START INPUT MATERIAL

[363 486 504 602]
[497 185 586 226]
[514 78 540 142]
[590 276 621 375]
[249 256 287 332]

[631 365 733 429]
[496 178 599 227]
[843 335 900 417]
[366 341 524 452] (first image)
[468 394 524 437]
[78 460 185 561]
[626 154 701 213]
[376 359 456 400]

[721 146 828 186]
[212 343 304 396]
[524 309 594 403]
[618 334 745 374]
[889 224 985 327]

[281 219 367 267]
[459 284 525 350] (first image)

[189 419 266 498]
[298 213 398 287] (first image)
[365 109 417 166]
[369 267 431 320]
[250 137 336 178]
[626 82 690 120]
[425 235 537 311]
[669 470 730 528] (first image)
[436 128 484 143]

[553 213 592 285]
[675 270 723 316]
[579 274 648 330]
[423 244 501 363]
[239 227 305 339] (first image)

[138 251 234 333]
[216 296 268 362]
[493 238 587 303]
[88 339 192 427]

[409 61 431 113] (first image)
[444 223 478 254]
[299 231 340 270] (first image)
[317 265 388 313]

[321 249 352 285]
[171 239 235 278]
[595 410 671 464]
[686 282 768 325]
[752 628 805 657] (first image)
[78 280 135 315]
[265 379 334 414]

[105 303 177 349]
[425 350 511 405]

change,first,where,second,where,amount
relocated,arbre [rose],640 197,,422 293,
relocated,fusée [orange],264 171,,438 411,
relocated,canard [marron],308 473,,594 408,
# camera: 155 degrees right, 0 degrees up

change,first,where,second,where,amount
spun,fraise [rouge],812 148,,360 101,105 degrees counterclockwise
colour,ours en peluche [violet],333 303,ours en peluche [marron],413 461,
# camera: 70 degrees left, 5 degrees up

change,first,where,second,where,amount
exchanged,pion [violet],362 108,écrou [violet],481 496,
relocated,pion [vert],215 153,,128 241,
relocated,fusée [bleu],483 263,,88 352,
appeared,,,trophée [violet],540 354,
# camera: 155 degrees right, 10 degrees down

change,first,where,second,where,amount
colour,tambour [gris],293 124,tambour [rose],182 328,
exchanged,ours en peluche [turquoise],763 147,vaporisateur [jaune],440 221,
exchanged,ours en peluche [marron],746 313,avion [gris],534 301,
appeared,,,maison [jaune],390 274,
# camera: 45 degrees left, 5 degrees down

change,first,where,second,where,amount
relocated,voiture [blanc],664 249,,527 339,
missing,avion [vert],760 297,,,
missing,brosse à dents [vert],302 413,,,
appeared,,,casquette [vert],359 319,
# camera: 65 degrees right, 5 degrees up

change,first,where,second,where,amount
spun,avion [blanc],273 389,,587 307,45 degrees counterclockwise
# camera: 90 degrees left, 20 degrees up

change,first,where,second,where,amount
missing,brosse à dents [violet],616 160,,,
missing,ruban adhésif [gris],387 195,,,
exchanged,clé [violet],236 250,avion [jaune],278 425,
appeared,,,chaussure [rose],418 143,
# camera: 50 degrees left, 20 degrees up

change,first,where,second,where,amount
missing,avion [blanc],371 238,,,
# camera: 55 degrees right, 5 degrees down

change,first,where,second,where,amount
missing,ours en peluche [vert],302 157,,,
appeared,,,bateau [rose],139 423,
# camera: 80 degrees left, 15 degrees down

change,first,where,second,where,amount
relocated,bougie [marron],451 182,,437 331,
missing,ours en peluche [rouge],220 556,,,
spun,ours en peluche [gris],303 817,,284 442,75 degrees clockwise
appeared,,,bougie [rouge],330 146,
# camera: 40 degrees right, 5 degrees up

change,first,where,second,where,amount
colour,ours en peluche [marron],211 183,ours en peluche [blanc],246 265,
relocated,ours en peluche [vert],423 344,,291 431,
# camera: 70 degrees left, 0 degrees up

END INPUT MATERIAL

Return the lines above, starting at the one that contains "spun,avion [blanc],273 389,,587" and running through the last, exactly as they appear, with no extra lines.

• [YOUR SOLUTION]:
spun,avion [blanc],273 389,,587 307,45 degrees counterclockwise
# camera: 90 degrees left, 20 degrees up

change,first,where,second,where,amount
missing,brosse à dents [violet],616 160,,,
missing,ruban adhésif [gris],387 195,,,
exchanged,clé [violet],236 250,avion [jaune],278 425,
appeared,,,chaussure [rose],418 143,
# camera: 50 degrees left, 20 degrees up

change,first,where,second,where,amount
missing,avion [blanc],371 238,,,
# camera: 55 degrees right, 5 degrees down

change,first,where,second,where,amount
missing,ours en peluche [vert],302 157,,,
appeared,,,bateau [rose],139 423,
# camera: 80 degrees left, 15 degrees down

change,first,where,second,where,amount
relocated,bougie [marron],451 182,,437 331,
missing,ours en peluche [rouge],220 556,,,
spun,ours en peluche [gris],303 817,,284 442,75 degrees clockwise
appeared,,,bougie [rouge],330 146,
# camera: 40 degrees right, 5 degrees up

change,first,where,second,where,amount
colour,ours en peluche [marron],211 183,ours en peluche [blanc],246 265,
relocated,ours en peluche [vert],423 344,,291 431,
# camera: 70 degrees left, 0 degrees up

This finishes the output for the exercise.